§ HOW TO COMPLETE THIS TASK
Exact copies of the line with "(428, 352) = (409, 387): none -> black fish" and of all lines after it through the end of the entries are required, and no other lines.

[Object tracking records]
-=-=-

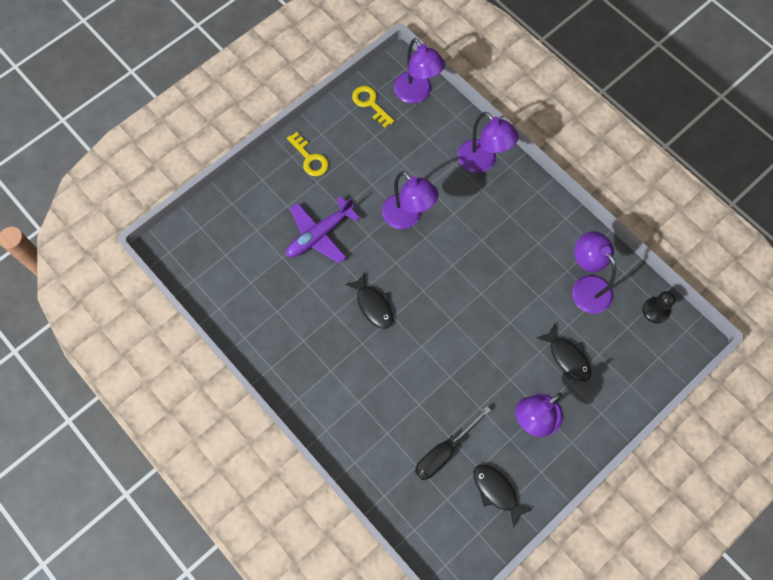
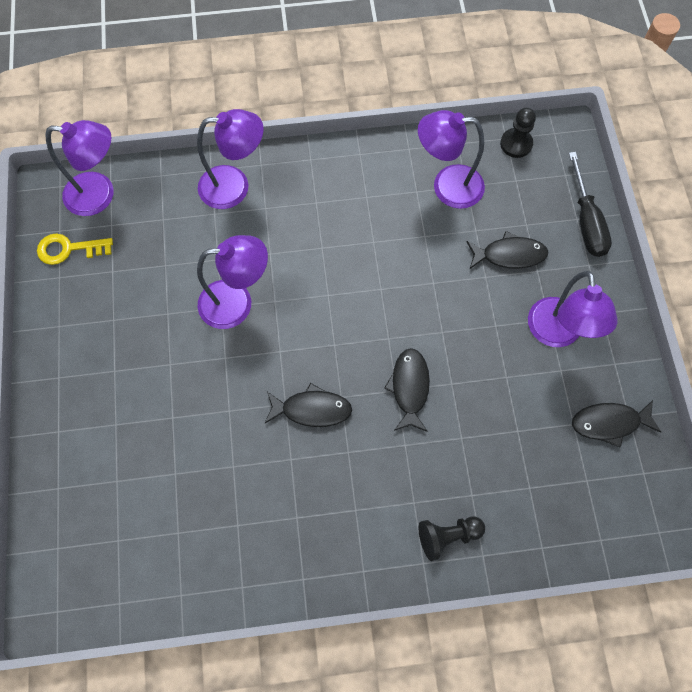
camera: 55 degrees left, 0 degrees up
(310, 158) = (78, 358): yellow key -> none
(319, 235) = (181, 412): purple plane -> none
(352, 434) = (447, 536): none -> black pawn
(428, 352) = (409, 387): none -> black fish
(444, 452) = (532, 447): black screwdriver -> black screwdriver (586, 221)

-=-=-

§ SOLUTION TO THIS EXERCISE
(428, 352) = (409, 387): none -> black fish
(444, 452) = (532, 447): black screwdriver -> black screwdriver (586, 221)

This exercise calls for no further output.